Task input

━━━━━━━━━━

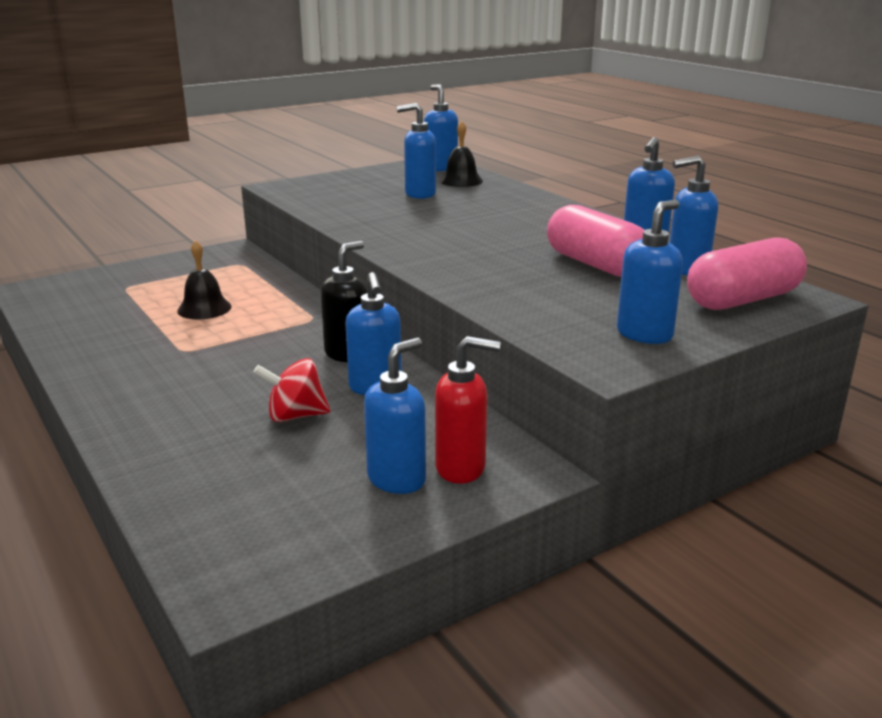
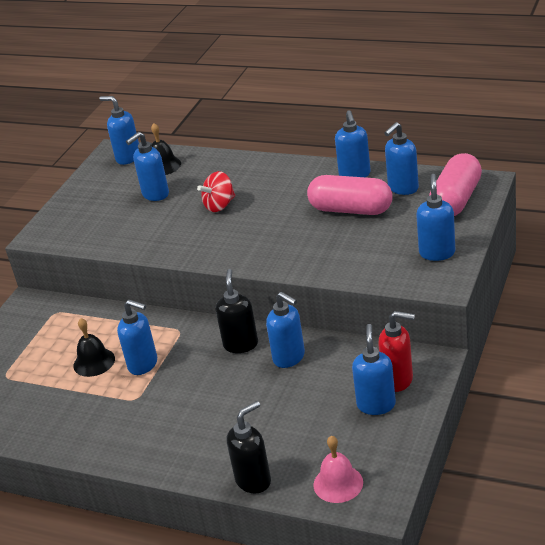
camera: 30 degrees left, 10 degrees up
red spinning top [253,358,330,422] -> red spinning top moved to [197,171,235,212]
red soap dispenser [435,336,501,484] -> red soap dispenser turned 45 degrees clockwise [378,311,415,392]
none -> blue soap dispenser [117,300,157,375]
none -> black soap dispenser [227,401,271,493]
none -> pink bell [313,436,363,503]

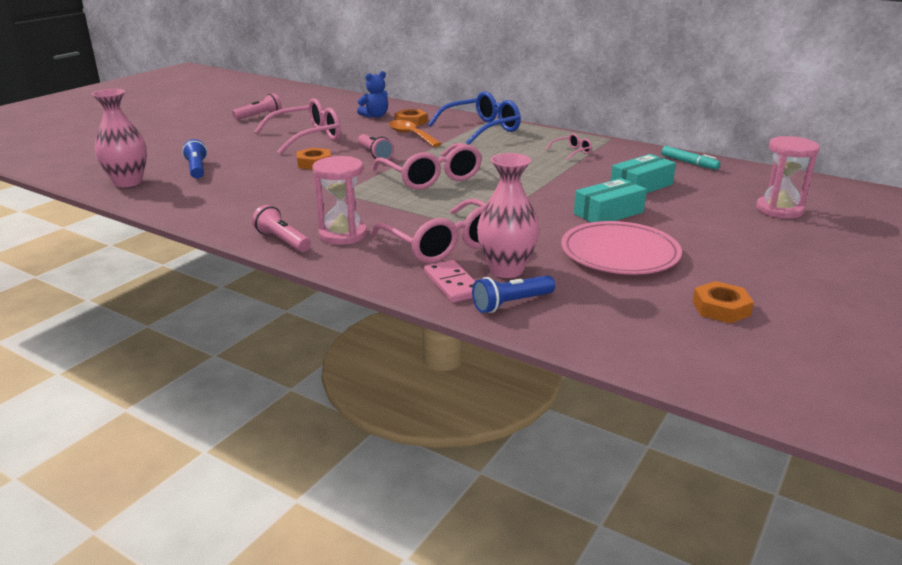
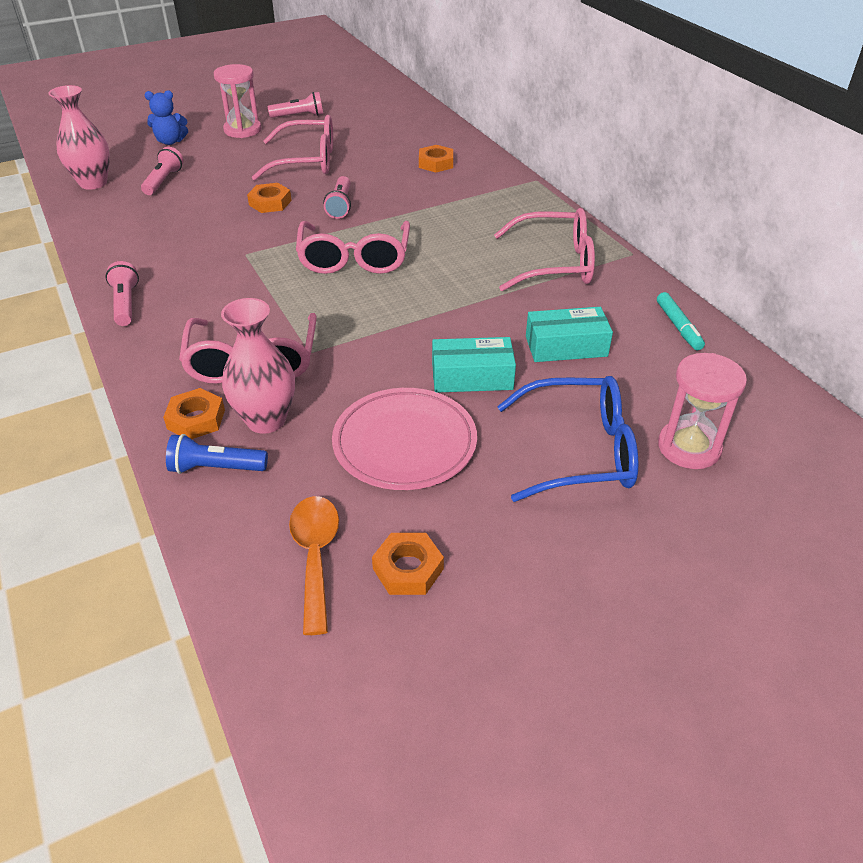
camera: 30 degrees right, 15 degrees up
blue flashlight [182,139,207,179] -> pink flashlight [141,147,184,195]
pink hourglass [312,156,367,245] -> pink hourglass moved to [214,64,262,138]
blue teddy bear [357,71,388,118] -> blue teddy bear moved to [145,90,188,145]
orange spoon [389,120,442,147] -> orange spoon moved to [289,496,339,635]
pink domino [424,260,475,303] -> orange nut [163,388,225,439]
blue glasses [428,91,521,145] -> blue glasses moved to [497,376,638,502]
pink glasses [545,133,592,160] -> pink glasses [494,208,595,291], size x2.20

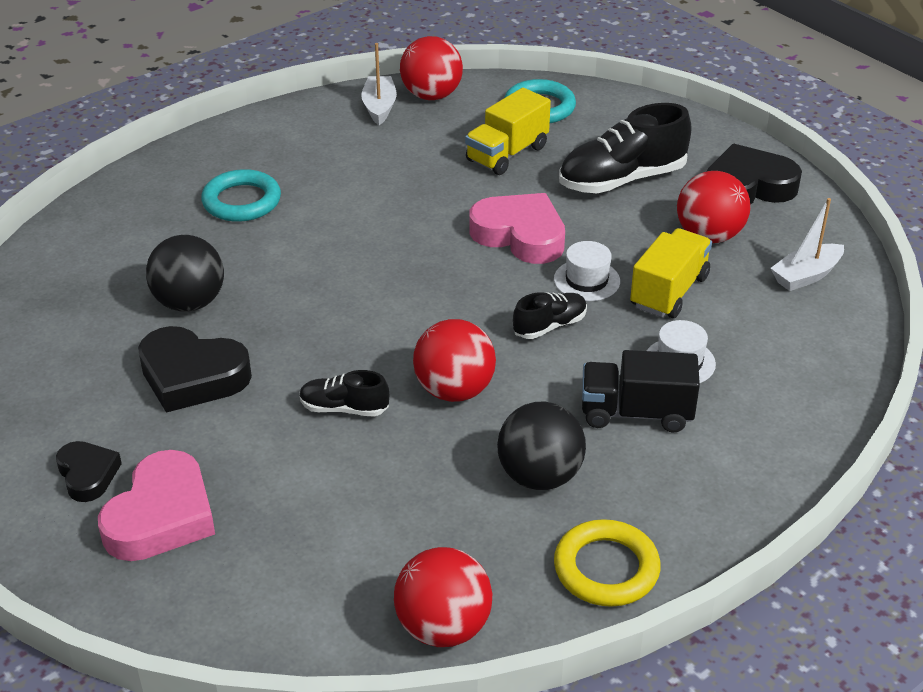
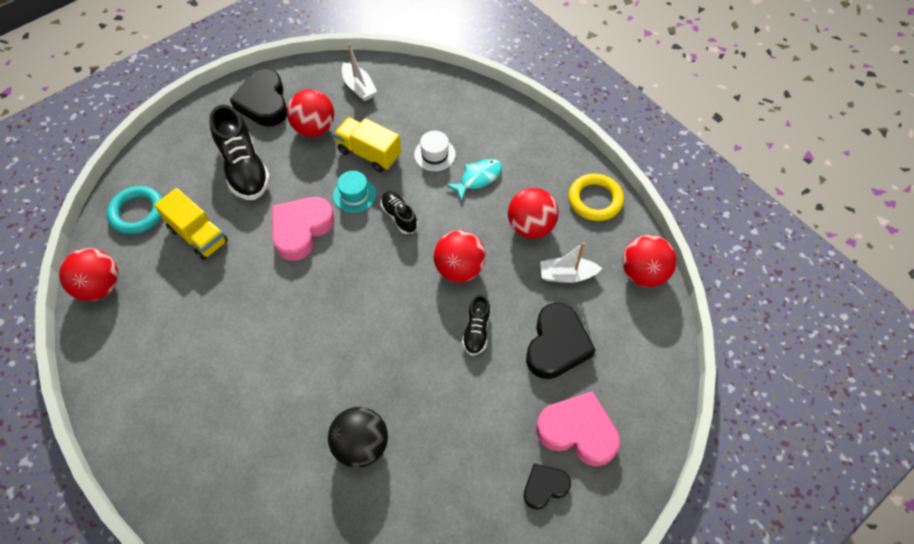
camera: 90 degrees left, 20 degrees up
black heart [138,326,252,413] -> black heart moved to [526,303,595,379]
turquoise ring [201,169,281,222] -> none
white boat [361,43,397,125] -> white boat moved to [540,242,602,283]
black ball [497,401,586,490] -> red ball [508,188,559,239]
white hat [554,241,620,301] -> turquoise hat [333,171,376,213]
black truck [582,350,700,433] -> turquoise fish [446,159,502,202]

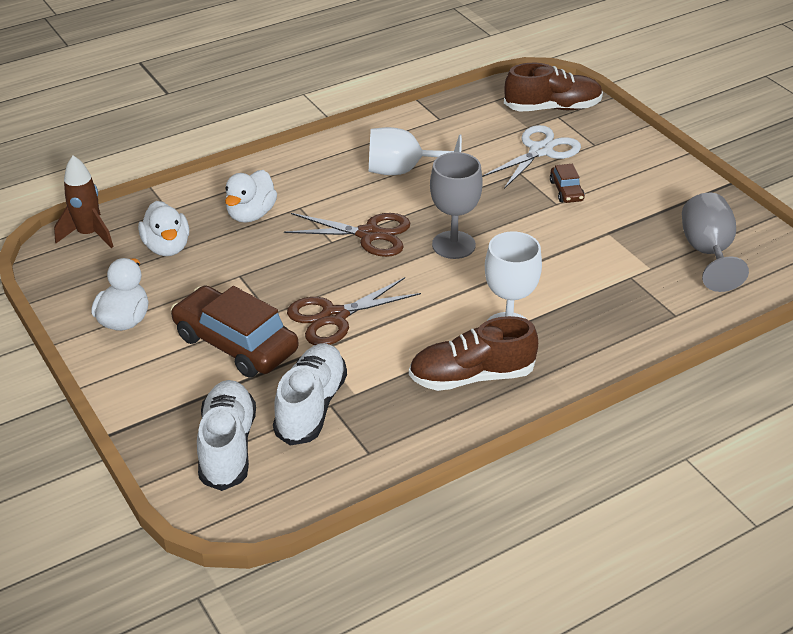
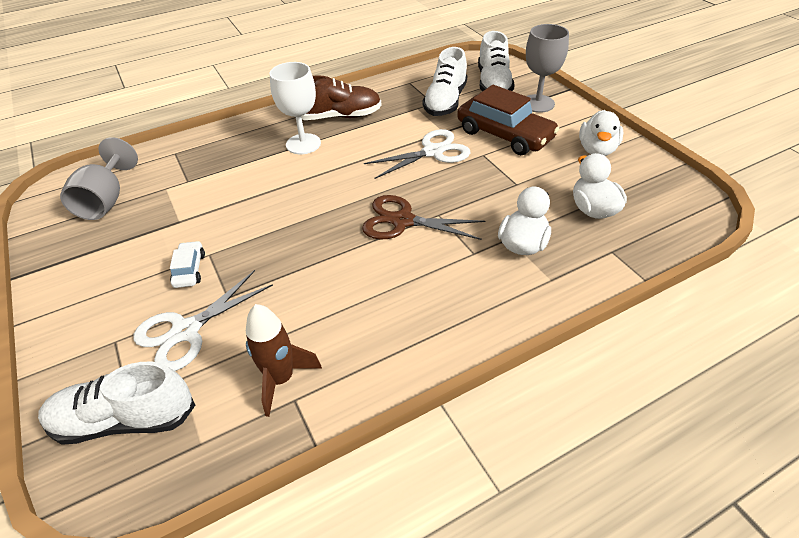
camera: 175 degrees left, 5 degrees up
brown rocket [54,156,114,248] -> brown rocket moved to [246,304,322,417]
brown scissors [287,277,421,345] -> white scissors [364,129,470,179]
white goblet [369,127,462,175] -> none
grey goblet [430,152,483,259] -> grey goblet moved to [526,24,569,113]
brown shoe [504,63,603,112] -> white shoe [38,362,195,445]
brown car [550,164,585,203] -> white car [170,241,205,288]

━━━━━━━━━━

Problem details
Lines in the data that hold "pink" must be located and copied.

Your response
none -> pink bell [313,436,363,503]
blue flashlight [182,139,207,179] -> pink flashlight [141,147,184,195]
pink hourglass [312,156,367,245] -> pink hourglass moved to [214,64,262,138]
pink domino [424,260,475,303] -> orange nut [163,388,225,439]
pink glasses [545,133,592,160] -> pink glasses [494,208,595,291], size x2.20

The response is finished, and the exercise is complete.